* **Exercise requirements**:
The stretch from the line with "none -> black round brick F9 level 2" through the line with "none -> tan brick K8 level 4" in the records below: write it out exactly, and nothing else.

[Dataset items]
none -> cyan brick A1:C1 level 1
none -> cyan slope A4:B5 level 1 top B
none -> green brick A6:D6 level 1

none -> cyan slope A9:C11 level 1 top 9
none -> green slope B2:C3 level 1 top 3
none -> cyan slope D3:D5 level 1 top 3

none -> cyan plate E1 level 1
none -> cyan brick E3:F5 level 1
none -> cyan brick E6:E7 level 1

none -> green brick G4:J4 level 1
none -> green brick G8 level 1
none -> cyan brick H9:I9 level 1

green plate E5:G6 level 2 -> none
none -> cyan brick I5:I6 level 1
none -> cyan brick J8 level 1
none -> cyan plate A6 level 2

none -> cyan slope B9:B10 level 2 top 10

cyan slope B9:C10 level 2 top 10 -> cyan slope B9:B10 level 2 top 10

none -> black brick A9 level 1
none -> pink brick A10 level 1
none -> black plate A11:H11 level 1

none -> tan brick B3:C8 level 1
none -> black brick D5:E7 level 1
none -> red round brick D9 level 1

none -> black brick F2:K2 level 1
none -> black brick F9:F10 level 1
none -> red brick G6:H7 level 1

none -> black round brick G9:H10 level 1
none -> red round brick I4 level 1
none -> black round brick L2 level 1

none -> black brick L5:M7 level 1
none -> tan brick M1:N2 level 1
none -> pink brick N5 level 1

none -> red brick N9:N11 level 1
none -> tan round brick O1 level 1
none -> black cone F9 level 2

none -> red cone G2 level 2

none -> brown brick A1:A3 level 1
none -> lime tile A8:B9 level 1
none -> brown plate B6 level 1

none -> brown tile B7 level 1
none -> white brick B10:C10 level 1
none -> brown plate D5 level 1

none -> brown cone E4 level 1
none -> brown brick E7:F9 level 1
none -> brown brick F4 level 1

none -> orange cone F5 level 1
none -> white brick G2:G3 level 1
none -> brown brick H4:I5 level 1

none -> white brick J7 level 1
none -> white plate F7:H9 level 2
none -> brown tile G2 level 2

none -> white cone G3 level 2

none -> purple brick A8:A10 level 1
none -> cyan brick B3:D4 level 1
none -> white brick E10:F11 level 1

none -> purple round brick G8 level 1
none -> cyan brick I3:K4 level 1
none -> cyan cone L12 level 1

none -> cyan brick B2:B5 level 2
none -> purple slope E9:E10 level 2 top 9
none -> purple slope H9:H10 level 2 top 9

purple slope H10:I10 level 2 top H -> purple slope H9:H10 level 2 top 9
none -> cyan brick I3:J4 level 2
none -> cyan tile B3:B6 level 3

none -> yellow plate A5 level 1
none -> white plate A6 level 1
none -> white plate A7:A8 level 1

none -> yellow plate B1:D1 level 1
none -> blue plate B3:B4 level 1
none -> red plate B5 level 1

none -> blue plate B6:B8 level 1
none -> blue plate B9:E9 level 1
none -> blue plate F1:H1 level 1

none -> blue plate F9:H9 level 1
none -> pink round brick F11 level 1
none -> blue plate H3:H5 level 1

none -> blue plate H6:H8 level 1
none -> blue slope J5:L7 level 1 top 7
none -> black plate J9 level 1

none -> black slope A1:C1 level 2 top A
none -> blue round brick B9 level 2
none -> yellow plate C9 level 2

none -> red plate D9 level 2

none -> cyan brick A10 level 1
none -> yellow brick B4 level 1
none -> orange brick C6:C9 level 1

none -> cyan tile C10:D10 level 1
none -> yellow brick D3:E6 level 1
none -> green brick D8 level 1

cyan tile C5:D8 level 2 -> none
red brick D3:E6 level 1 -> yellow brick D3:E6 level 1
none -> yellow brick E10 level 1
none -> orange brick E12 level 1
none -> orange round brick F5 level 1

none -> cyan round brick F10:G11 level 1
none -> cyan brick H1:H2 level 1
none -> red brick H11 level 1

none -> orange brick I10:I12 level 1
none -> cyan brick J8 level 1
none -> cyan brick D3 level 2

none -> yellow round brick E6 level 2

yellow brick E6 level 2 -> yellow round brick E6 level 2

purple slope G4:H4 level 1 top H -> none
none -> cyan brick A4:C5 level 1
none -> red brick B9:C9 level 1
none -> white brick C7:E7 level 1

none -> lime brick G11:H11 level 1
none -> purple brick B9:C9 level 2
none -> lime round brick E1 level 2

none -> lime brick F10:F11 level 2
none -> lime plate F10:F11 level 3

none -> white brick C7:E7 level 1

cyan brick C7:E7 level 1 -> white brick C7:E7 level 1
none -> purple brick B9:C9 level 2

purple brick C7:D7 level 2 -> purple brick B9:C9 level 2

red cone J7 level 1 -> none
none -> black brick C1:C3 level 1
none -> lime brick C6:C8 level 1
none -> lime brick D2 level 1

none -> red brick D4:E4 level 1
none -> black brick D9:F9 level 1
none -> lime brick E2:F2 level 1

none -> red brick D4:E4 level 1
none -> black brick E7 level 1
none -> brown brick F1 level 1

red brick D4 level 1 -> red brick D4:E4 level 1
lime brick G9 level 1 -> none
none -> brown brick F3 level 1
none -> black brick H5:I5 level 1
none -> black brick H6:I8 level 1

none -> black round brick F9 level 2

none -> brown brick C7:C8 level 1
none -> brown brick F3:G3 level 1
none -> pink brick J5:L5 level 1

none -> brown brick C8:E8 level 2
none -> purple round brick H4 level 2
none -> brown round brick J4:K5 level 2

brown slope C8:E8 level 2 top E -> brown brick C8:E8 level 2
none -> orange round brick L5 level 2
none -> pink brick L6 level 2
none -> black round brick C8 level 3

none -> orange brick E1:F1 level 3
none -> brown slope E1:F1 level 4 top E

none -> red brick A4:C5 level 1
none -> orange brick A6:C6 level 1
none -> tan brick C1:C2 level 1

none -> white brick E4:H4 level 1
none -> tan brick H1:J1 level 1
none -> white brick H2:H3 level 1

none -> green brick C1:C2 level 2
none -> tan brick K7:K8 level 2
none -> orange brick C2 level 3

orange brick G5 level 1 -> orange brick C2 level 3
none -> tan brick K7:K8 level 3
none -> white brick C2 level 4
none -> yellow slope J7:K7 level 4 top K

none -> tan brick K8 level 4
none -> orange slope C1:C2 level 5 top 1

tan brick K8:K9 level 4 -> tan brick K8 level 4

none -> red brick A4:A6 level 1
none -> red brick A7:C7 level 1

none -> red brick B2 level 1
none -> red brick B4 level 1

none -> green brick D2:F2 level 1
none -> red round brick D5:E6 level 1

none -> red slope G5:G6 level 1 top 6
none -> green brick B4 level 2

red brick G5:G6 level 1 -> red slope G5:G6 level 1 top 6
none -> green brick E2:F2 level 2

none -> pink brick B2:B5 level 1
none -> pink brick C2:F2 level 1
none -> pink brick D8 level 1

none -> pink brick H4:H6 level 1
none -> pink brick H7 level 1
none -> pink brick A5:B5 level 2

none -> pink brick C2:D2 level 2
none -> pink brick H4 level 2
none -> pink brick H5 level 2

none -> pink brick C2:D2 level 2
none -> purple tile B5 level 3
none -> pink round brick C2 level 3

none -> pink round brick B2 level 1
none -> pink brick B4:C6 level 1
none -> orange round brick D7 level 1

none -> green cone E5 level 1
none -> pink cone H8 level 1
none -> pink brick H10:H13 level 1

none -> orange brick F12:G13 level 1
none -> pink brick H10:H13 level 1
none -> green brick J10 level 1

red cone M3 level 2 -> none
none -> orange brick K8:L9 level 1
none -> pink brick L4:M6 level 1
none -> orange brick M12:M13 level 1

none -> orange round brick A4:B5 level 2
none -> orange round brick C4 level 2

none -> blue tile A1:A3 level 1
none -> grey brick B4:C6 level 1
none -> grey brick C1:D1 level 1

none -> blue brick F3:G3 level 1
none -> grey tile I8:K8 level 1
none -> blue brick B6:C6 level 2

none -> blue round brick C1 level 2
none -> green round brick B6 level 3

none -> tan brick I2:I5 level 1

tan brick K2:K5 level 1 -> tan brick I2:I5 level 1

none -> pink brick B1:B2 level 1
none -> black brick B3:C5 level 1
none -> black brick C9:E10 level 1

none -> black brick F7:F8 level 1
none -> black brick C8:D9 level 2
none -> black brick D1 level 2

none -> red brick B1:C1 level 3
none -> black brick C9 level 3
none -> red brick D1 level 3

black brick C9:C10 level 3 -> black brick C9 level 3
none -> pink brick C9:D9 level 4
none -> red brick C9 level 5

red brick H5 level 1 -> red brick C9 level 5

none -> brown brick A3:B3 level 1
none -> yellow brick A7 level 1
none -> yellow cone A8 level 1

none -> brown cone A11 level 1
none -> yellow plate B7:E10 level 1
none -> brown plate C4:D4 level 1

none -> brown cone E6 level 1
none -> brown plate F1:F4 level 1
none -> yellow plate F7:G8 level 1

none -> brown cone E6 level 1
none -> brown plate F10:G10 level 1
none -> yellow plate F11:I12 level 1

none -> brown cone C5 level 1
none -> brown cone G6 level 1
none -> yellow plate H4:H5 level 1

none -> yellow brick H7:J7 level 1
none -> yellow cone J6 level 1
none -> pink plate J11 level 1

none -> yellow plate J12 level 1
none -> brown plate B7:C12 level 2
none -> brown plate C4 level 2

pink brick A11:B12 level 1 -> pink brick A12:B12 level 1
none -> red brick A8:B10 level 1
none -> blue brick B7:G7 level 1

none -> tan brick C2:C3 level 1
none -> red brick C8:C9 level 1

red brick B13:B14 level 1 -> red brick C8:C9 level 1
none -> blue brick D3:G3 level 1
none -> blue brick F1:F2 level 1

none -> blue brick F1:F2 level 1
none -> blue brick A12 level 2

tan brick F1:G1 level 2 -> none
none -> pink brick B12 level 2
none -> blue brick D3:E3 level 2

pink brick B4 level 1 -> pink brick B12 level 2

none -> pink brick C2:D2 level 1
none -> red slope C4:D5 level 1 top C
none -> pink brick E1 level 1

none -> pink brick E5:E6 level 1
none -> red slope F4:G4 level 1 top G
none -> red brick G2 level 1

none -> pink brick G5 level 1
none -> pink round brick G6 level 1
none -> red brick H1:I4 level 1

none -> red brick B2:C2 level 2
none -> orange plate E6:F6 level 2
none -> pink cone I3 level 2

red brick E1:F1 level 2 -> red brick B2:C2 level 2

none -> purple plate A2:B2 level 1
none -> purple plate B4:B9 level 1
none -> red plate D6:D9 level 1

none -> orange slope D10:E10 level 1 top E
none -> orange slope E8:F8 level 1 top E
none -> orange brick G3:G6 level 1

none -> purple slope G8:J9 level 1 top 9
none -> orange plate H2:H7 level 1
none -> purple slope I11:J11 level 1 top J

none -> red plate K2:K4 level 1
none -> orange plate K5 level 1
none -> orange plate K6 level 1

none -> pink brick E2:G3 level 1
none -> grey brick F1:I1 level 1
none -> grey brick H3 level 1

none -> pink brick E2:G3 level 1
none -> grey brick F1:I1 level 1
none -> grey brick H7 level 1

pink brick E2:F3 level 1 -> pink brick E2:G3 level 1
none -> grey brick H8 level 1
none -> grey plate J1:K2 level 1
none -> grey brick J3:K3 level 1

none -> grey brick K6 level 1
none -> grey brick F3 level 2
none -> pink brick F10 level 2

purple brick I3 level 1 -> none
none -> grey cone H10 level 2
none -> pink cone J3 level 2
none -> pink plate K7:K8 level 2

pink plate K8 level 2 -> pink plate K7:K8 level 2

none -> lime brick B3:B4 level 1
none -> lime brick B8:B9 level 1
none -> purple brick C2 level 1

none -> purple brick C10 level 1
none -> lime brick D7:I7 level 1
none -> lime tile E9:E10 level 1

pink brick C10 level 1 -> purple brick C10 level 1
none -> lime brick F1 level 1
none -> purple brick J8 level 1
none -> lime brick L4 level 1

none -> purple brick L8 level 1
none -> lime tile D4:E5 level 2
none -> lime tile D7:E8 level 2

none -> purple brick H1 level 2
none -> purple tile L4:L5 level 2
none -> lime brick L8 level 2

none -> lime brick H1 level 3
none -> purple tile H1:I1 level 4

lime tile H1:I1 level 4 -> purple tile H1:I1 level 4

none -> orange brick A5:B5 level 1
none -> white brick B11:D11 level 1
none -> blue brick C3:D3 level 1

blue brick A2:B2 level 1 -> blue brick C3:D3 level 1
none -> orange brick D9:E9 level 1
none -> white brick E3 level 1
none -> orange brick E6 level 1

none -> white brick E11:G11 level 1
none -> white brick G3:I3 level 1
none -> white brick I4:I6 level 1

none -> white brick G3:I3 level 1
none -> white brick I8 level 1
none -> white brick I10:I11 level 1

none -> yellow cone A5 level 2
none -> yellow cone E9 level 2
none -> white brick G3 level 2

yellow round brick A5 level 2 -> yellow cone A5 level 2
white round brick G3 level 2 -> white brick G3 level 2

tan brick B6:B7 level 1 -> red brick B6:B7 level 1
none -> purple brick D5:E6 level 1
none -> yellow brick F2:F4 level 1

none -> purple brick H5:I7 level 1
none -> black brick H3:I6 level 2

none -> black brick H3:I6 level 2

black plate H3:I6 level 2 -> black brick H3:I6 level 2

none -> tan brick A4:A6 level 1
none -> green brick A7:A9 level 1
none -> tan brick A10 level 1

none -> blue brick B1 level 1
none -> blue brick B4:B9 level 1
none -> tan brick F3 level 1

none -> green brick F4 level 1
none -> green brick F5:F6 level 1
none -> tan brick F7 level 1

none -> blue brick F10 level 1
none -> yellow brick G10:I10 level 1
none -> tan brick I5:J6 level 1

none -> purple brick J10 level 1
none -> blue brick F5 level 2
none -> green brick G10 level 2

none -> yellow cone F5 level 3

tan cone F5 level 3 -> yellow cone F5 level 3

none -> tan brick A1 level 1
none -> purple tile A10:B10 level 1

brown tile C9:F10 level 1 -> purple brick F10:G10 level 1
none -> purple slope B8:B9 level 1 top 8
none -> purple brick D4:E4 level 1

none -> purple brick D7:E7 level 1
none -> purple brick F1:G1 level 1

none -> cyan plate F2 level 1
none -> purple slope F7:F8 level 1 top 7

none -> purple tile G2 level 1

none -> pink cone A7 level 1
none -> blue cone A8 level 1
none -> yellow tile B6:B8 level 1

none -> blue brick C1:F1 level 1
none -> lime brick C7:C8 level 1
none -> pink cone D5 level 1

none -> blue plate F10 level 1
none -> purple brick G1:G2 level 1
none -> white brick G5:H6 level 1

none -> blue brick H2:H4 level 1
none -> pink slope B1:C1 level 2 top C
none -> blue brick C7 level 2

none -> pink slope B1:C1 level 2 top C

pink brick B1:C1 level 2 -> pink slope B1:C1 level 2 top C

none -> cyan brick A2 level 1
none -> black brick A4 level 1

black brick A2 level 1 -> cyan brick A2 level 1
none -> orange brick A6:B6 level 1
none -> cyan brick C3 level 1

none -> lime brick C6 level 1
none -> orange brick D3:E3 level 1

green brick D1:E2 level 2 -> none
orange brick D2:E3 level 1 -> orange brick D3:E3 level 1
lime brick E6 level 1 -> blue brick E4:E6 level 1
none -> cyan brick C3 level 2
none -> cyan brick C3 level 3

* **Exercise solution**:
none -> black round brick F9 level 2

none -> brown brick C7:C8 level 1
none -> brown brick F3:G3 level 1
none -> pink brick J5:L5 level 1

none -> brown brick C8:E8 level 2
none -> purple round brick H4 level 2
none -> brown round brick J4:K5 level 2

brown slope C8:E8 level 2 top E -> brown brick C8:E8 level 2
none -> orange round brick L5 level 2
none -> pink brick L6 level 2
none -> black round brick C8 level 3

none -> orange brick E1:F1 level 3
none -> brown slope E1:F1 level 4 top E

none -> red brick A4:C5 level 1
none -> orange brick A6:C6 level 1
none -> tan brick C1:C2 level 1

none -> white brick E4:H4 level 1
none -> tan brick H1:J1 level 1
none -> white brick H2:H3 level 1

none -> green brick C1:C2 level 2
none -> tan brick K7:K8 level 2
none -> orange brick C2 level 3

orange brick G5 level 1 -> orange brick C2 level 3
none -> tan brick K7:K8 level 3
none -> white brick C2 level 4
none -> yellow slope J7:K7 level 4 top K

none -> tan brick K8 level 4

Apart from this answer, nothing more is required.